**Action item**: Below this line is the material. Write out only its lines from the one containing "pink plate E1:F1" through the one containing "brown brick D5", both kept, exactly.

**Entries supplied**:

:::

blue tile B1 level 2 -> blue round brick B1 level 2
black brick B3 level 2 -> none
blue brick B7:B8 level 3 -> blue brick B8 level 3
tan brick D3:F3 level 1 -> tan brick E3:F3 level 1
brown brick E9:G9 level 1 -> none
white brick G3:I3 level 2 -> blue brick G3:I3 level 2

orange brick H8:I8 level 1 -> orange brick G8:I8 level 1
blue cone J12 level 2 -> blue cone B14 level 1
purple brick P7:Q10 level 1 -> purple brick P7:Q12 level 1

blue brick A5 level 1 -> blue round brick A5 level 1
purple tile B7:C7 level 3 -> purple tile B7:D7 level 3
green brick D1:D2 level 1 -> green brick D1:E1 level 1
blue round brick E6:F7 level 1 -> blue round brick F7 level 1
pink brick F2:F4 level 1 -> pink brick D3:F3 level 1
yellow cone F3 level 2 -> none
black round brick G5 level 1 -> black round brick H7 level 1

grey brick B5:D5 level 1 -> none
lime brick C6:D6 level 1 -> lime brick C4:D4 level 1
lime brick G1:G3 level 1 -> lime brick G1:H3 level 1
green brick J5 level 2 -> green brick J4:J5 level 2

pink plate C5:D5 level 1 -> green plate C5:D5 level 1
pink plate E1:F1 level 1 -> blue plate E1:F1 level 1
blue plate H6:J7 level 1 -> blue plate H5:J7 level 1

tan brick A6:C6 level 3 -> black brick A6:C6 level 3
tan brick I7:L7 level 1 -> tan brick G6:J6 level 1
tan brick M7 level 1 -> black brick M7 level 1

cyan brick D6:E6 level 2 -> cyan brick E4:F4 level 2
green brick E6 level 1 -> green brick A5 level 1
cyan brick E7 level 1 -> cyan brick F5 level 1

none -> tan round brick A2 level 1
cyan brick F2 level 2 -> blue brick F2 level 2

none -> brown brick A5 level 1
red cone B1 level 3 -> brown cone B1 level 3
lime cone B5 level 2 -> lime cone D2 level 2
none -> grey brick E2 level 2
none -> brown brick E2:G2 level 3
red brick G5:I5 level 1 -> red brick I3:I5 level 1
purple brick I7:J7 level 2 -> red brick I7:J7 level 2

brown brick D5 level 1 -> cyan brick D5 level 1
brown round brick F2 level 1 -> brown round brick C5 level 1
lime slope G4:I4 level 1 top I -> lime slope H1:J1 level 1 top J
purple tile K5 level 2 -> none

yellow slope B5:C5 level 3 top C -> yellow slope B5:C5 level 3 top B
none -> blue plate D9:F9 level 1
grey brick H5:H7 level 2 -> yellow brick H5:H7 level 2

:::

**Response area**:
pink plate E1:F1 level 1 -> blue plate E1:F1 level 1
blue plate H6:J7 level 1 -> blue plate H5:J7 level 1

tan brick A6:C6 level 3 -> black brick A6:C6 level 3
tan brick I7:L7 level 1 -> tan brick G6:J6 level 1
tan brick M7 level 1 -> black brick M7 level 1

cyan brick D6:E6 level 2 -> cyan brick E4:F4 level 2
green brick E6 level 1 -> green brick A5 level 1
cyan brick E7 level 1 -> cyan brick F5 level 1

none -> tan round brick A2 level 1
cyan brick F2 level 2 -> blue brick F2 level 2

none -> brown brick A5 level 1
red cone B1 level 3 -> brown cone B1 level 3
lime cone B5 level 2 -> lime cone D2 level 2
none -> grey brick E2 level 2
none -> brown brick E2:G2 level 3
red brick G5:I5 level 1 -> red brick I3:I5 level 1
purple brick I7:J7 level 2 -> red brick I7:J7 level 2

brown brick D5 level 1 -> cyan brick D5 level 1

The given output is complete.